Saved entries
┄┄┄┄┄┄┄┄┄┄┄┄┄┄┄┄┄┄┄┄
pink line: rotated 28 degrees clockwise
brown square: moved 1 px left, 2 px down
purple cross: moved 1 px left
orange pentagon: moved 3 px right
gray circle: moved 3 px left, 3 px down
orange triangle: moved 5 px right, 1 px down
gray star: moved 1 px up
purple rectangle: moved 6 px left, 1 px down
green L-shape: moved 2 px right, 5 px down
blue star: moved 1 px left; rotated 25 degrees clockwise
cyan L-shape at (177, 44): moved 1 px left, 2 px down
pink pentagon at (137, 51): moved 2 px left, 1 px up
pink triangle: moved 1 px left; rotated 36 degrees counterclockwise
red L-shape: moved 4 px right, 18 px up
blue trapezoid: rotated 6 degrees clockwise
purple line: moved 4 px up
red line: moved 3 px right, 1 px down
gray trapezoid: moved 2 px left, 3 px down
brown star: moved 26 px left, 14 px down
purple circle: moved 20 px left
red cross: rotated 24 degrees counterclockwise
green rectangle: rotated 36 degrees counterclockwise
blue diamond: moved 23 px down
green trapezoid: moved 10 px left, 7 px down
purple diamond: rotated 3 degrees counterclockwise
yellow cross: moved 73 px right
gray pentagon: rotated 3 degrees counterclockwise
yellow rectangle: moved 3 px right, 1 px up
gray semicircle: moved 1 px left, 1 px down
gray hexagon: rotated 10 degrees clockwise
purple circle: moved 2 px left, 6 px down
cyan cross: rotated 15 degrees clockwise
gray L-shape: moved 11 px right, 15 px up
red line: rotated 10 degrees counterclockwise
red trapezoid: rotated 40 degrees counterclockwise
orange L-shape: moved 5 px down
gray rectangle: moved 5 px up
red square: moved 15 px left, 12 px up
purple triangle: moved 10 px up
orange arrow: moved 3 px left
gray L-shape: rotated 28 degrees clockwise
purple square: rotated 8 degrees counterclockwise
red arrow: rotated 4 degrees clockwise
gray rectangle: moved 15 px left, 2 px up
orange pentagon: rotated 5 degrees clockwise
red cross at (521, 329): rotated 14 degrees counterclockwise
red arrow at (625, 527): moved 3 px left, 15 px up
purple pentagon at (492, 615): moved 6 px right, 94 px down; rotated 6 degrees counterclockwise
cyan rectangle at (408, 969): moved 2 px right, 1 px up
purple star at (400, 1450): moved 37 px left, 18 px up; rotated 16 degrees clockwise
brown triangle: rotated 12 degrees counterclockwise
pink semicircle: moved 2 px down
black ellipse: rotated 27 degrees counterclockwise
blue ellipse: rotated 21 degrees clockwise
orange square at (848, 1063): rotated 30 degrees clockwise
┄┄┄┄┄┄┄┄┄┄┄┄┄┄┄┄┄┄┄┄
* **WHAT THE TASK REQUIRES**
For the string "brown", give the number of lines in the entries that contain it, with no other words.

* **RESPONSE AREA**
3